## PROBLEM STATEMENT
What you produce should be an exact transcription of the data, minus any pictures.

MATERIAL SUPPLIED below:

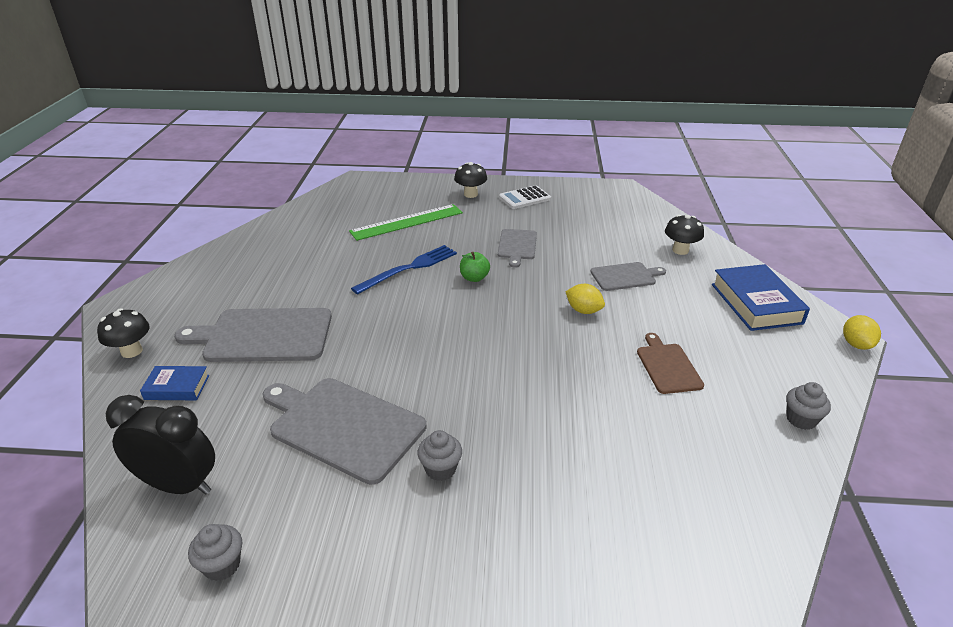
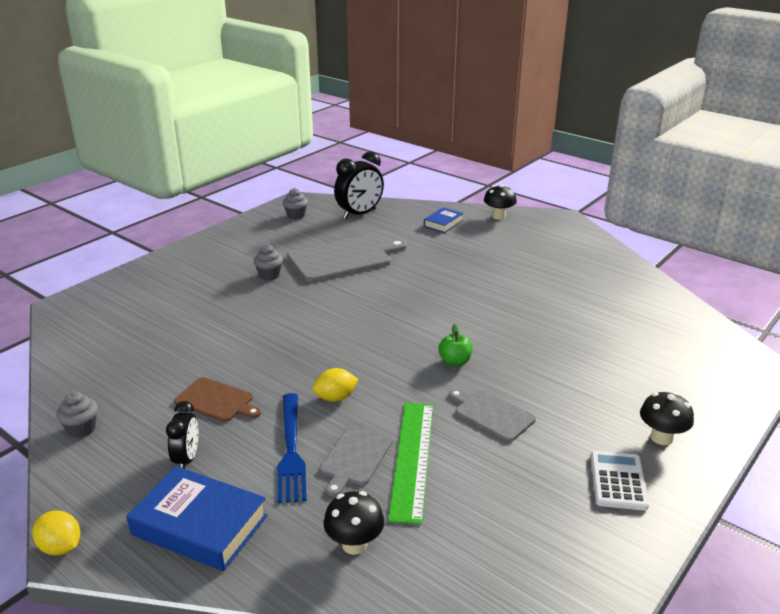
camera: 125 degrees right, 5 degrees down
grey cutting board [174,308,332,362] -> none
green ruler [349,204,463,241] -> green ruler moved to [388,403,433,524]
blue fork [351,245,457,294] -> blue fork moved to [278,393,307,503]
none -> black clock [166,401,198,469]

End of MATERIAL SUPPLIED.

## PROBLEM SOLUTION
camera: 125 degrees right, 5 degrees down
grey cutting board [174,308,332,362] -> none
green ruler [349,204,463,241] -> green ruler moved to [388,403,433,524]
blue fork [351,245,457,294] -> blue fork moved to [278,393,307,503]
none -> black clock [166,401,198,469]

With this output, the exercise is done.